THE DATA:

┏━━

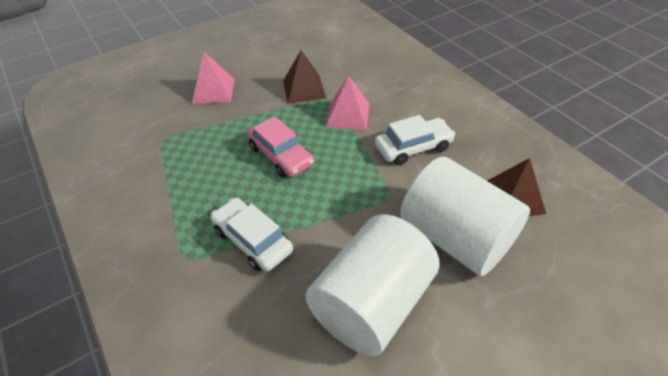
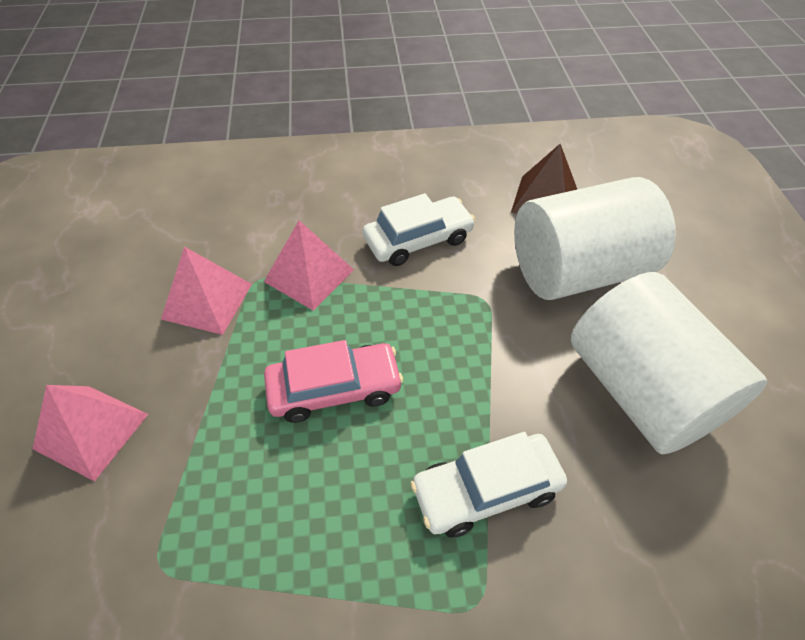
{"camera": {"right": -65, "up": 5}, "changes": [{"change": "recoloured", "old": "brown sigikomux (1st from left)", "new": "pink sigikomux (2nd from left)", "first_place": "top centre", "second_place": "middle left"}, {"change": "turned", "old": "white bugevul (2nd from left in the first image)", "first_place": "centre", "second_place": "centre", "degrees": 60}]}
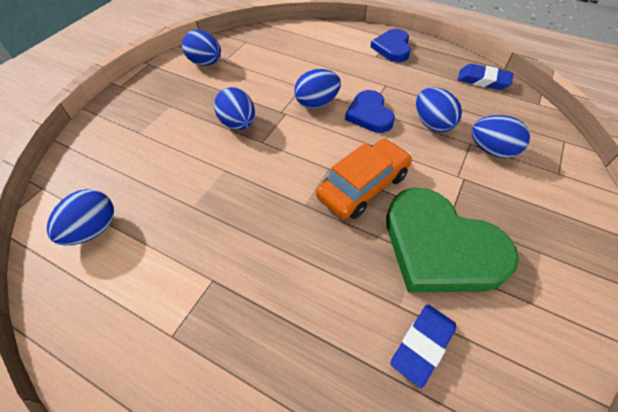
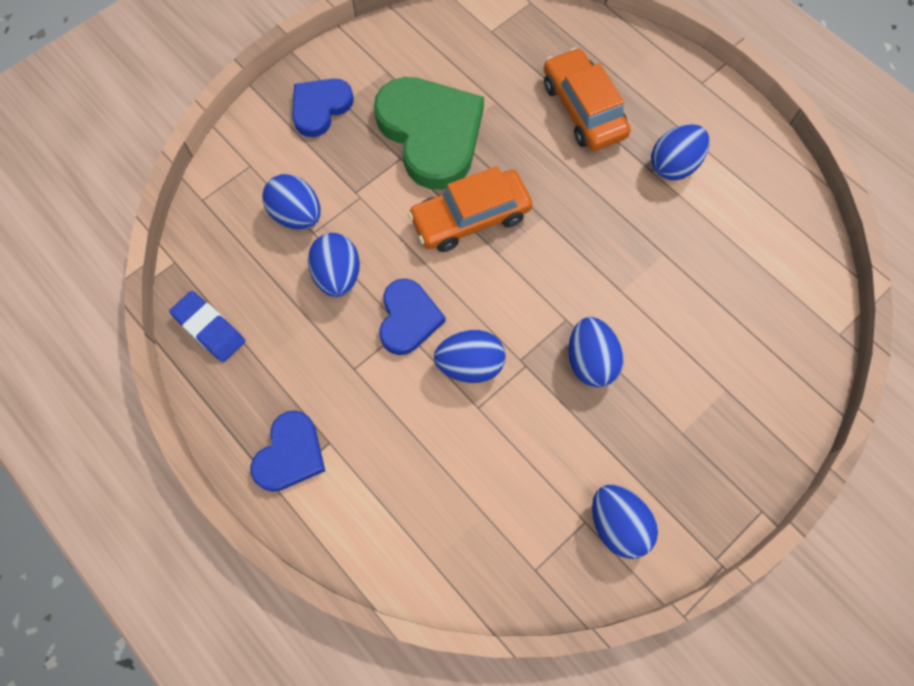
{"camera": {"right": -160, "up": 15}, "changes": [{"change": "removed", "old": "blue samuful (1st from left)", "first_place": "bottom right"}, {"change": "added", "new": "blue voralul (2nd from left)", "second_place": "top centre"}, {"change": "added", "new": "orange bugevul (2nd from left)", "second_place": "top centre"}, {"change": "moved", "old": "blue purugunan (1st from left in the first image)", "new": "blue purugunan (6th from left)", "first_place": "middle left", "second_place": "top right"}]}
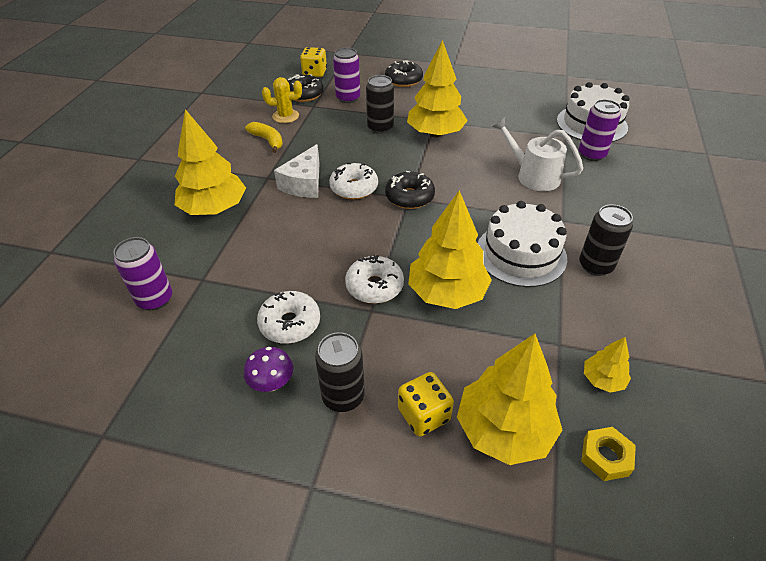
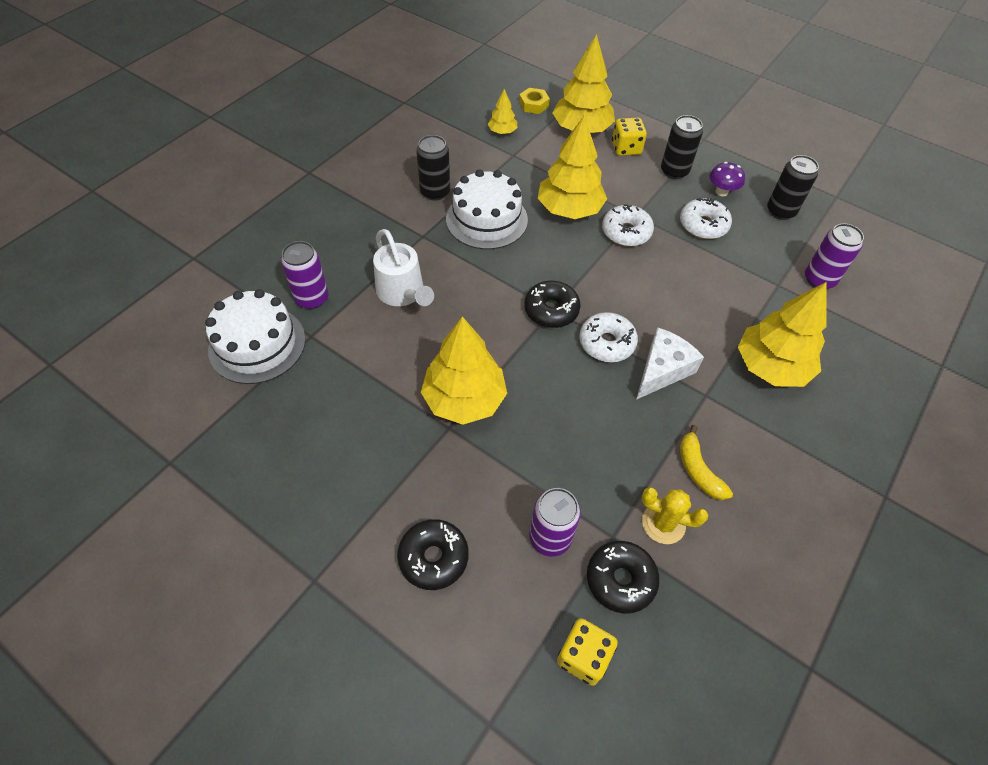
{"camera": {"right": -160, "up": 10}, "changes": [{"change": "moved", "old": "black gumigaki (2nd from left in the first image)", "new": "black gumigaki (3rd from left)", "first_place": "top centre", "second_place": "top right"}]}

┗━━

PROMPT: Write out exactly the lines running from the one with "samuful (1st from" through the end of the material, both ends included, while leaving the pictures out.

RESPONSE TO THE EXERCISE:
{"camera": {"right": -160, "up": 15}, "changes": [{"change": "removed", "old": "blue samuful (1st from left)", "first_place": "bottom right"}, {"change": "added", "new": "blue voralul (2nd from left)", "second_place": "top centre"}, {"change": "added", "new": "orange bugevul (2nd from left)", "second_place": "top centre"}, {"change": "moved", "old": "blue purugunan (1st from left in the first image)", "new": "blue purugunan (6th from left)", "first_place": "middle left", "second_place": "top right"}]}
{"camera": {"right": -160, "up": 10}, "changes": [{"change": "moved", "old": "black gumigaki (2nd from left in the first image)", "new": "black gumigaki (3rd from left)", "first_place": "top centre", "second_place": "top right"}]}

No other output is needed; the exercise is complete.